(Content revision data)
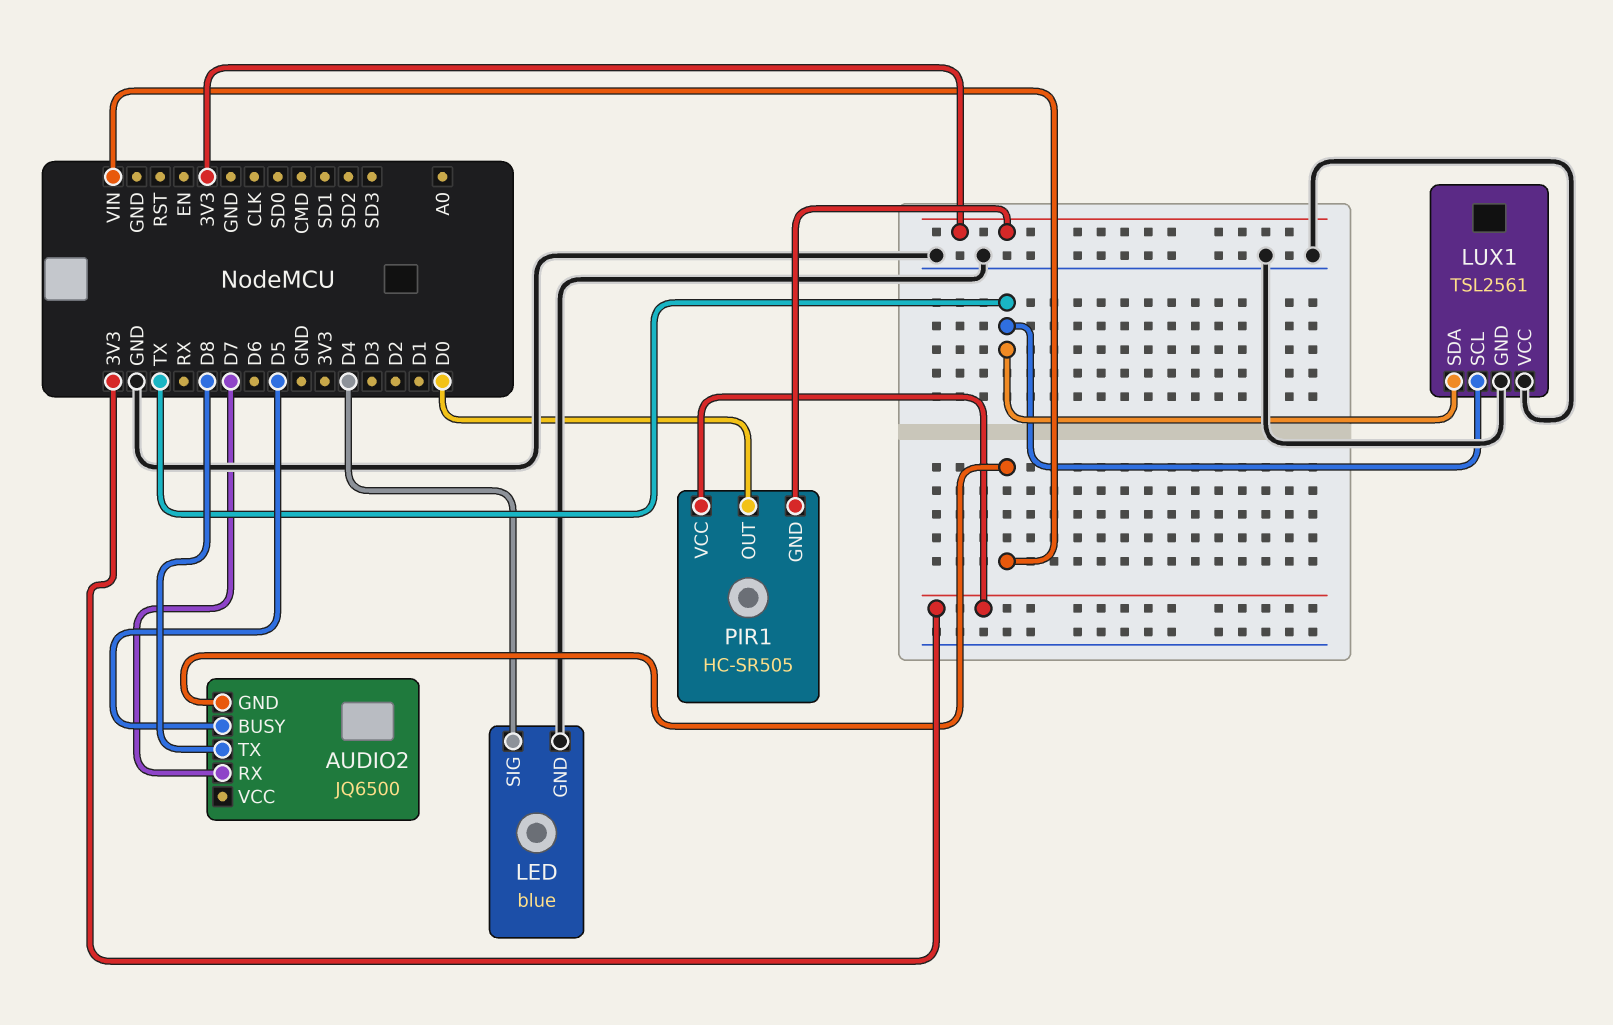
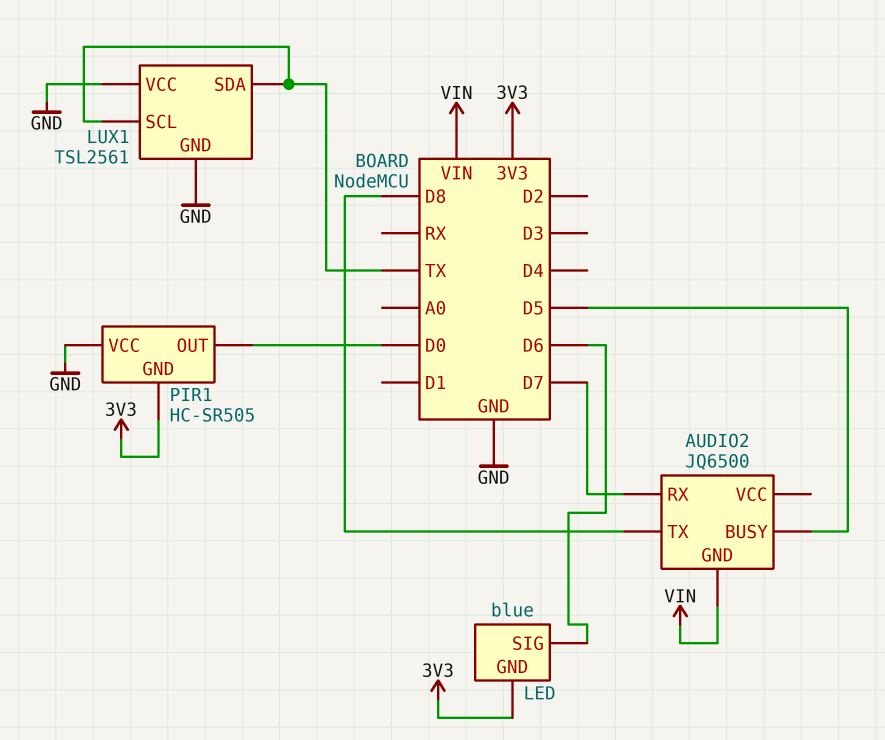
LED pin GND: GND -> 3V3
LED pin SIG: D4 -> D6
PIR1 pin VCC: 3V3 -> GND

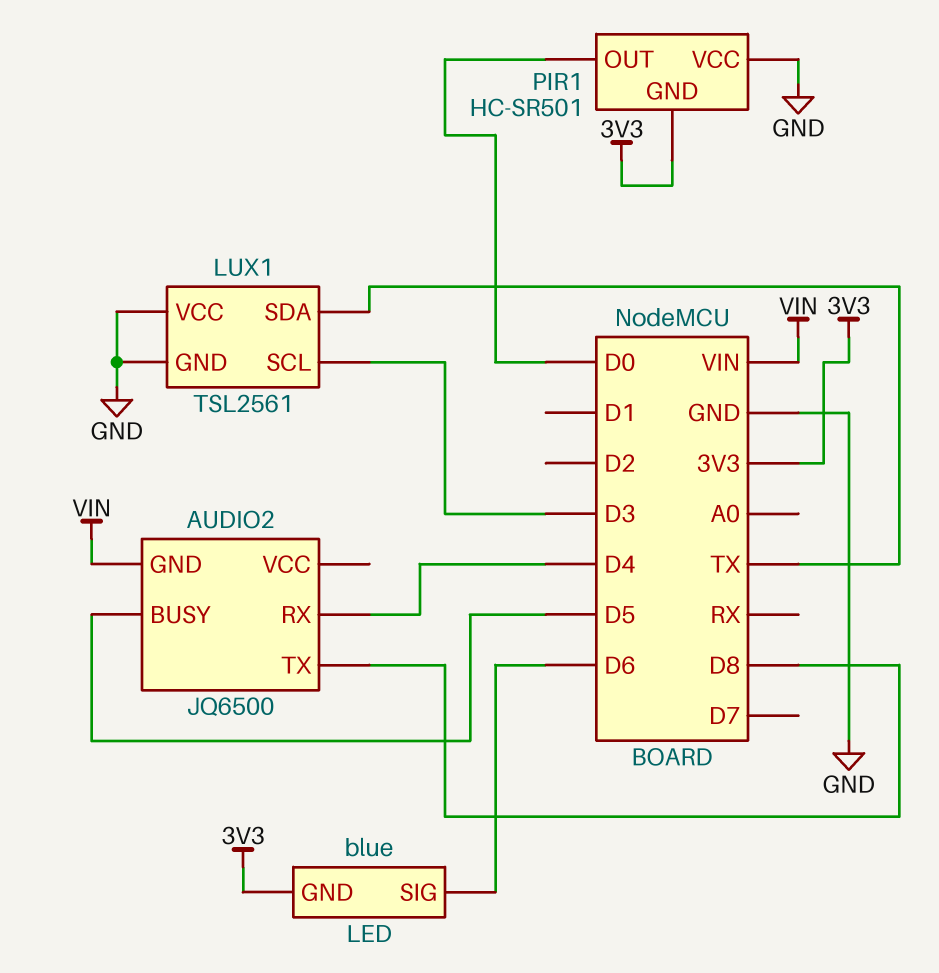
AUDIO2 pin RX: D7 -> D4
LUX1 pin SCL: TX -> D3
PIR1: HC-SR505 -> HC-SR501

- _DESCRIPTION OF THE TASK_
Only an exact copy of the lines from the one with "PIR1 pin VCC: 3V3 -> GND" through the last line of the data above is wanted, and no pictures.

- _RESPONSE TO THE TASK_
PIR1 pin VCC: 3V3 -> GND

AUDIO2 pin RX: D7 -> D4
LUX1 pin SCL: TX -> D3
PIR1: HC-SR505 -> HC-SR501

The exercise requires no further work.